* [Work instructions]: Of the entries below, return exactly those lines that fall between the one containing "replaced | Kapsel/schwarz" and the one containing "(314, 480) |", the two end lines included.

Saved entries:
== == ==

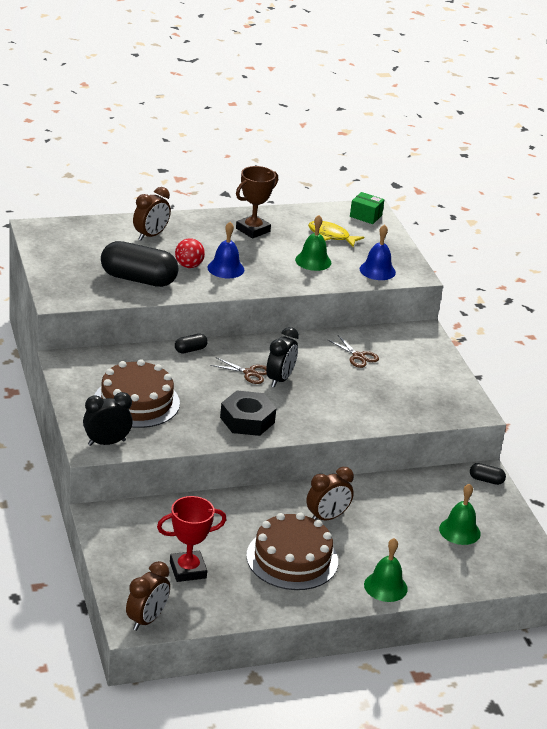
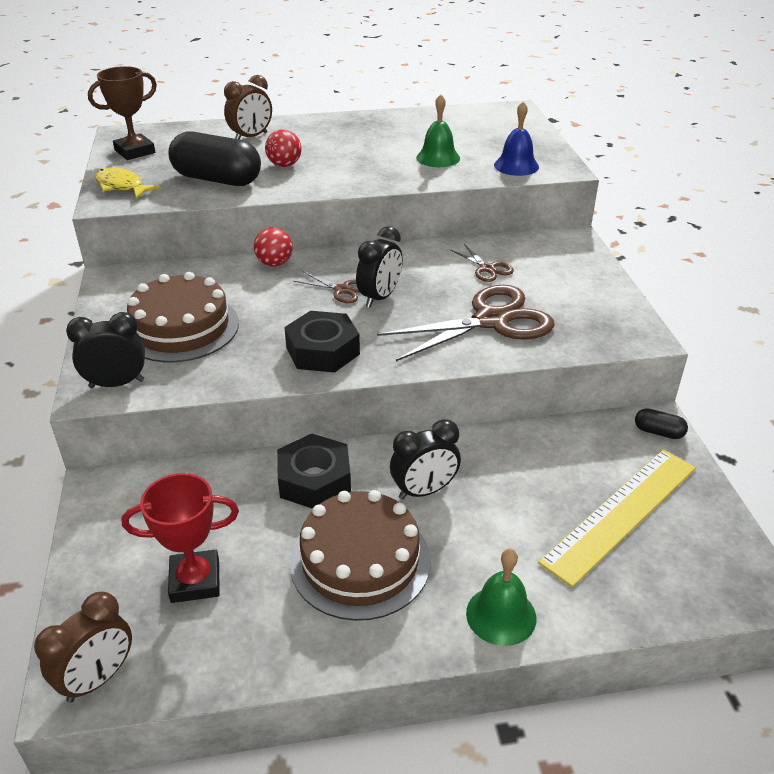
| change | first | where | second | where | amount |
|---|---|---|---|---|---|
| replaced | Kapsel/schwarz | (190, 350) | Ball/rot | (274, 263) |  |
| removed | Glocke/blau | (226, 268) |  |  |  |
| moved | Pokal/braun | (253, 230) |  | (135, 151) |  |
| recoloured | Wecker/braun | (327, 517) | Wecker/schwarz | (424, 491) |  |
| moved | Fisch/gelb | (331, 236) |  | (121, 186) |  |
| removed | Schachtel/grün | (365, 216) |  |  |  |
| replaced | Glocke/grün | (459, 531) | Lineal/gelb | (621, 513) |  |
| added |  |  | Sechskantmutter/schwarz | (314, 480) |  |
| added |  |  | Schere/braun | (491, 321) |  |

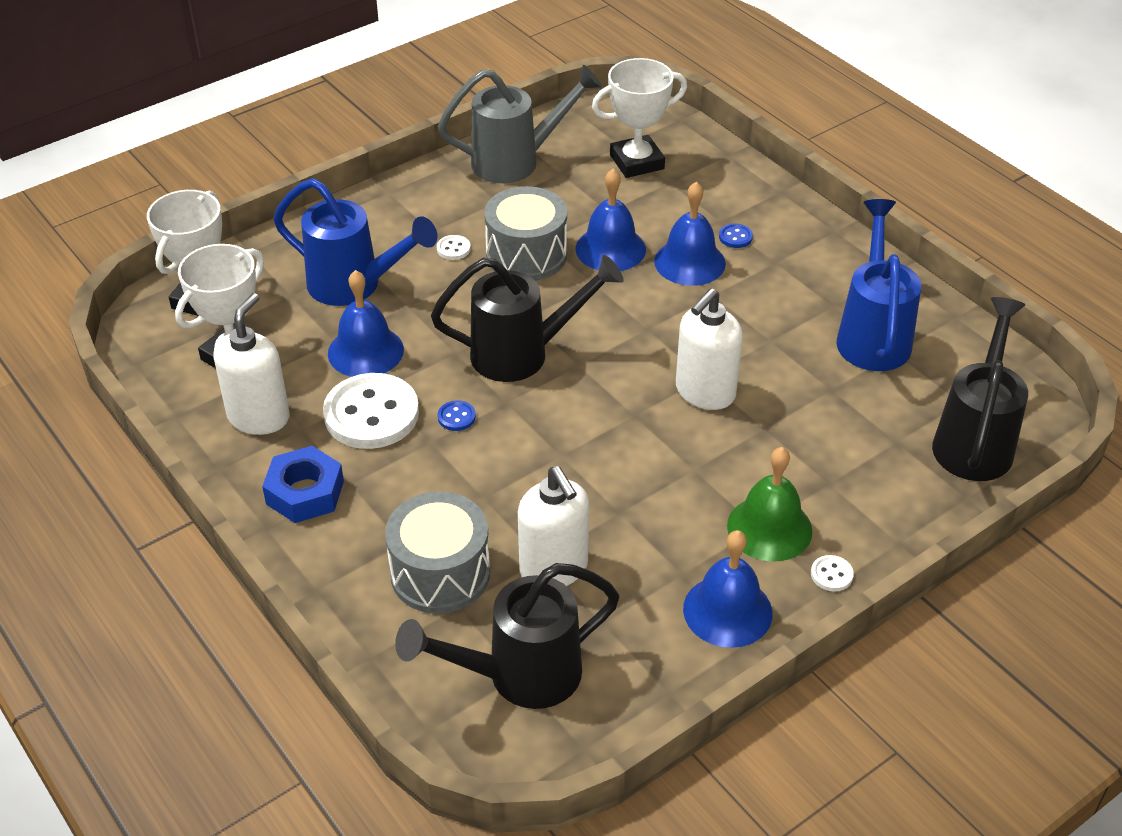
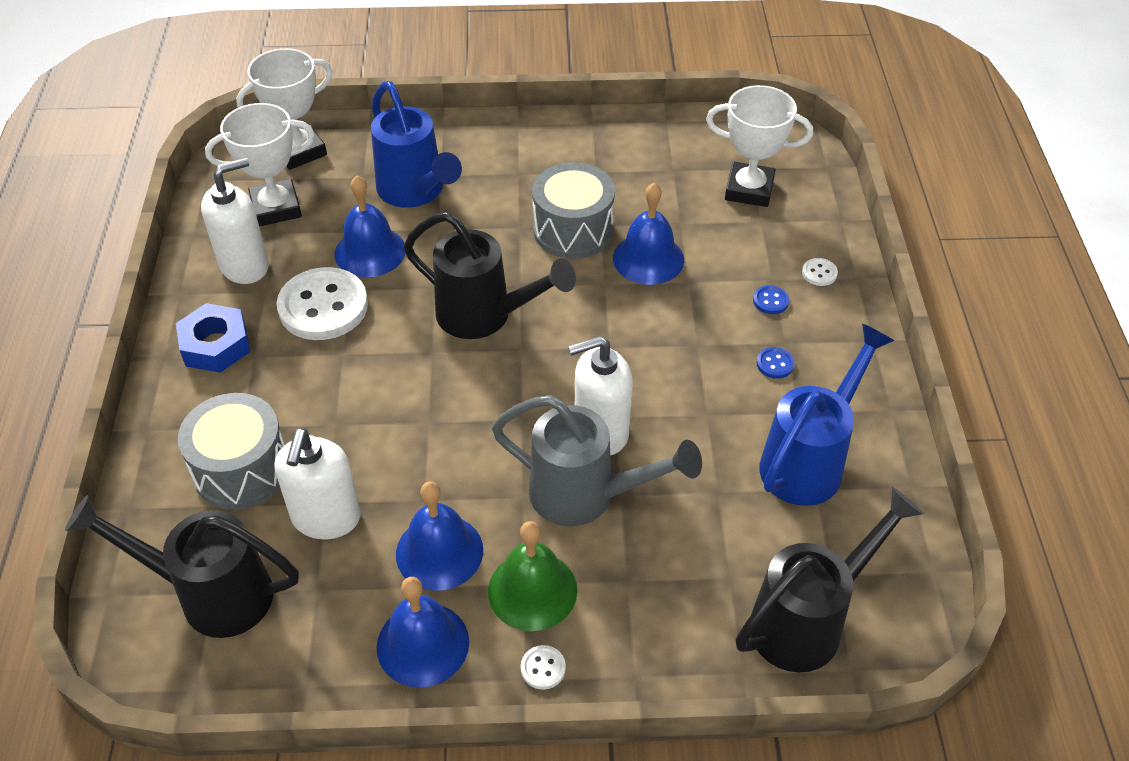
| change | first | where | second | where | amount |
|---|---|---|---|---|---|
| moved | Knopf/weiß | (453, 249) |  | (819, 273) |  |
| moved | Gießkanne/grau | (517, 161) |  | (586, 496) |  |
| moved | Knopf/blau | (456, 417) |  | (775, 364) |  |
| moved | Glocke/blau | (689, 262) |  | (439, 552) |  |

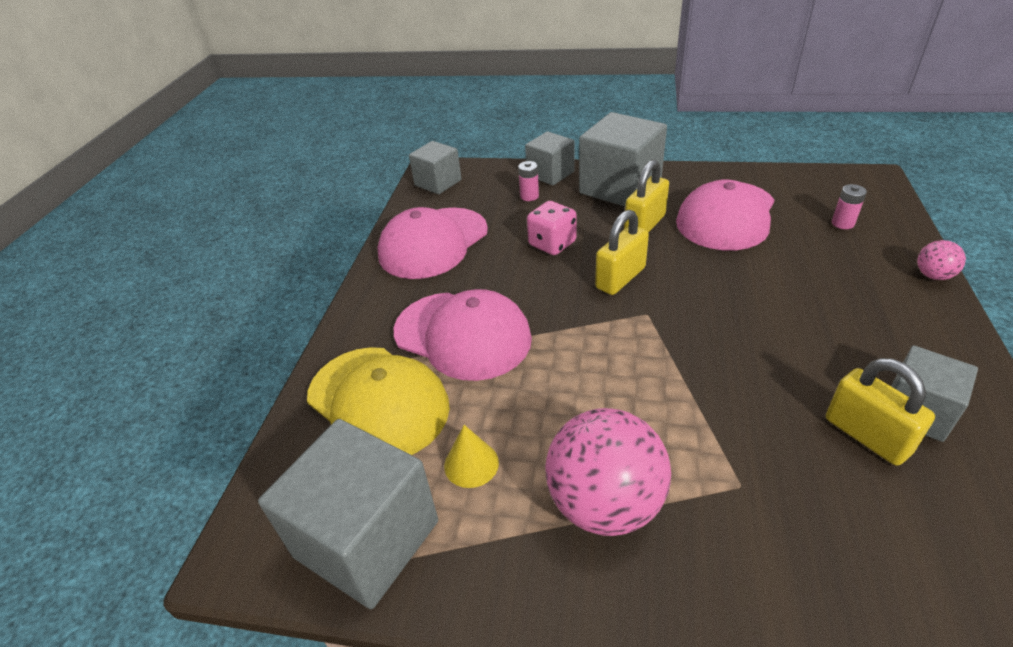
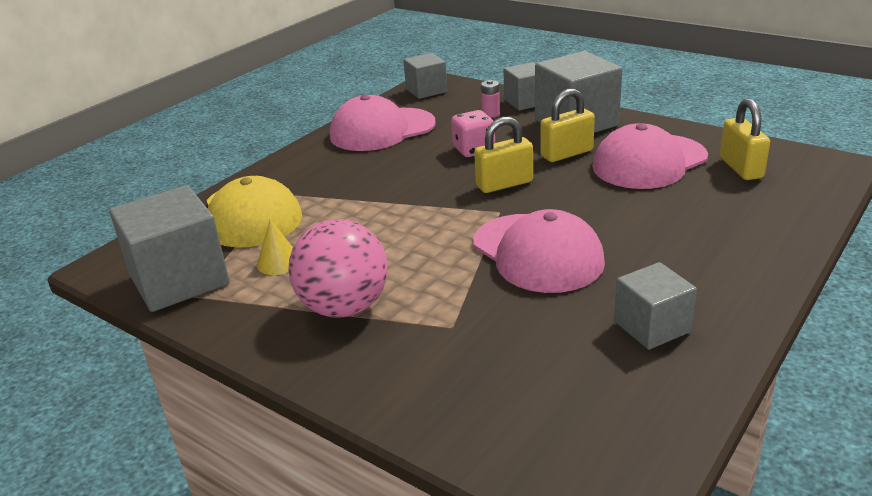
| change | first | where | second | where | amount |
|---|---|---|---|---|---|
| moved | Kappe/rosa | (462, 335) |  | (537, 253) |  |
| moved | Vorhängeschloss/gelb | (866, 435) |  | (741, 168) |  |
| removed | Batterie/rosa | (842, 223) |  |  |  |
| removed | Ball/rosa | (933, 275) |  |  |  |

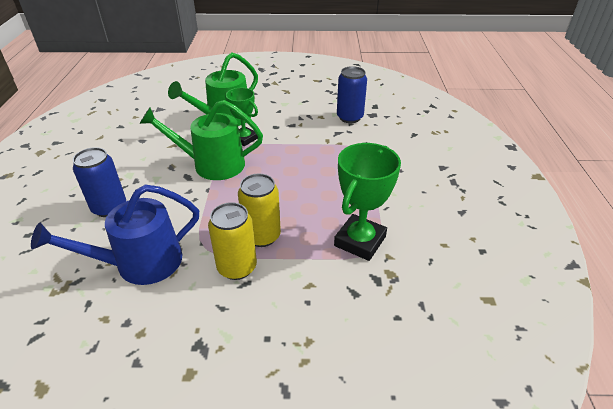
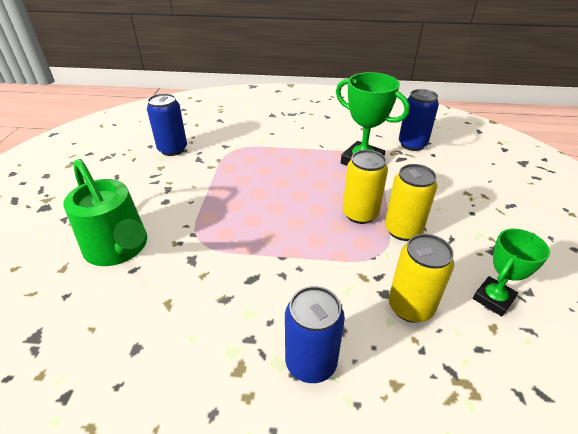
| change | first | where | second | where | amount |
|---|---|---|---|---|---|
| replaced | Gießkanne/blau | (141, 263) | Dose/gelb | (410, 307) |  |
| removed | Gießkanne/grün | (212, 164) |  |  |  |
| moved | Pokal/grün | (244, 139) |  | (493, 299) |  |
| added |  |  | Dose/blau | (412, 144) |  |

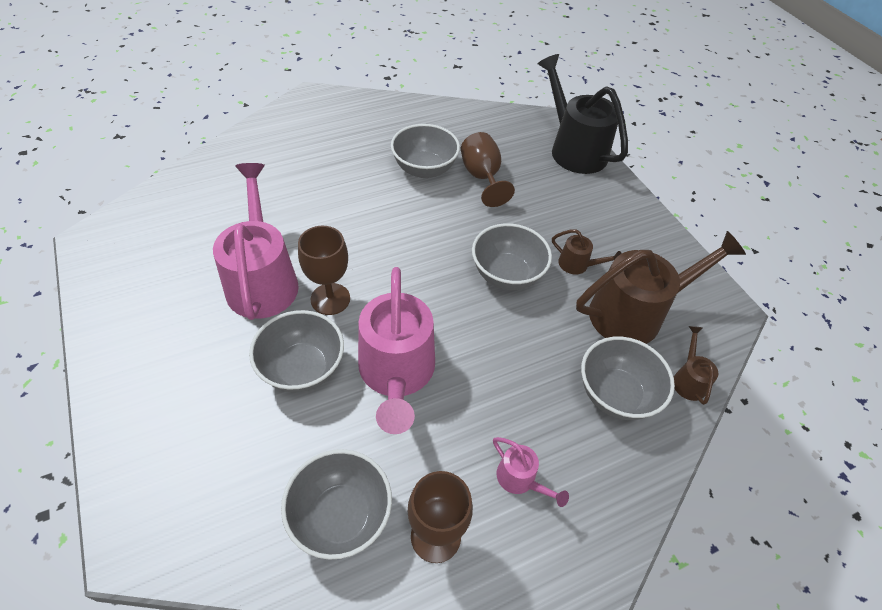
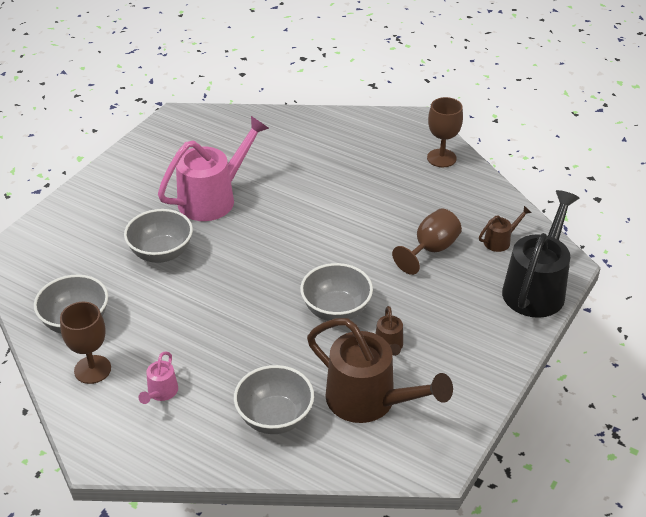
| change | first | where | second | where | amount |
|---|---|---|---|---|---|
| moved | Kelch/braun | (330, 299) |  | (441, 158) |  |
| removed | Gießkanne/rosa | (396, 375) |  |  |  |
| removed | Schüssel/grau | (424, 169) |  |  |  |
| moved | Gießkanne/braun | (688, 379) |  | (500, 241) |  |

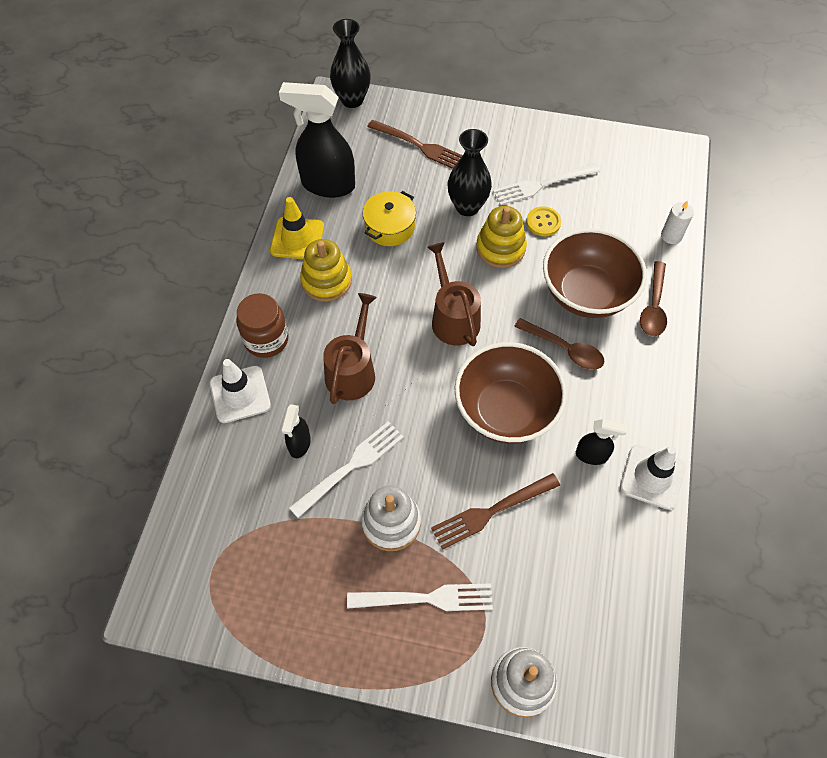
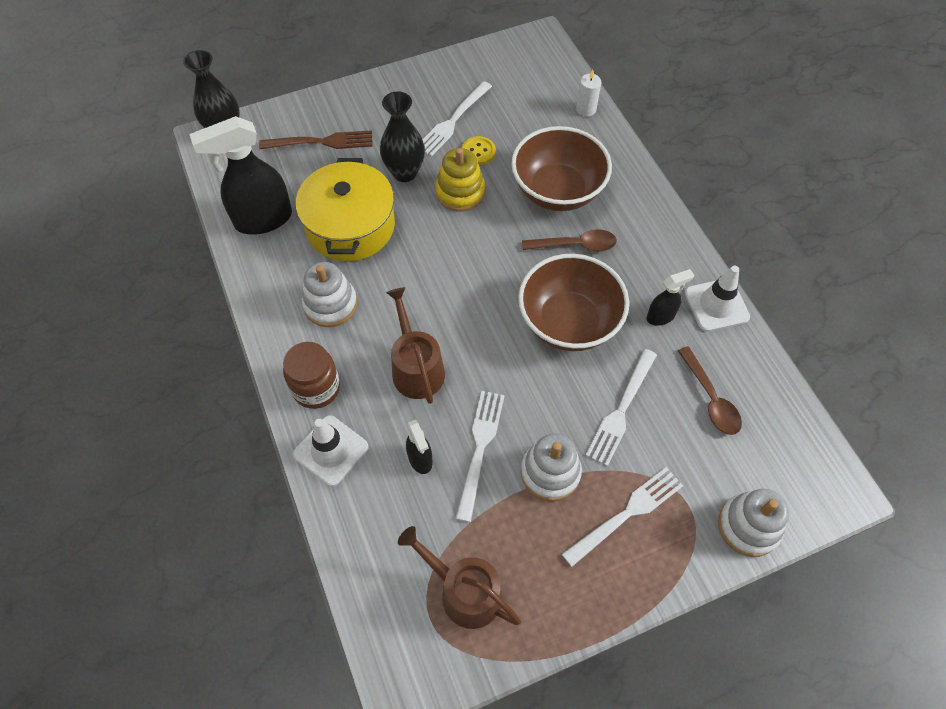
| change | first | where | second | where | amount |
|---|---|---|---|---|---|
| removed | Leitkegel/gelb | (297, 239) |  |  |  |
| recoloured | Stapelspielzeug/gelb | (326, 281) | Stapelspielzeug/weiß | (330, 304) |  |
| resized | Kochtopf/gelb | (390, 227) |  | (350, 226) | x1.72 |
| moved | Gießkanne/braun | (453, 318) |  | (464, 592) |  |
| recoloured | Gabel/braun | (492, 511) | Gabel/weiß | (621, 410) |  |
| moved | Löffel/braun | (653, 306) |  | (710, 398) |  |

== == ==

* [Output for this task]:
| replaced | Kapsel/schwarz | (190, 350) | Ball/rot | (274, 263) |  |
| removed | Glocke/blau | (226, 268) |  |  |  |
| moved | Pokal/braun | (253, 230) |  | (135, 151) |  |
| recoloured | Wecker/braun | (327, 517) | Wecker/schwarz | (424, 491) |  |
| moved | Fisch/gelb | (331, 236) |  | (121, 186) |  |
| removed | Schachtel/grün | (365, 216) |  |  |  |
| replaced | Glocke/grün | (459, 531) | Lineal/gelb | (621, 513) |  |
| added |  |  | Sechskantmutter/schwarz | (314, 480) |  |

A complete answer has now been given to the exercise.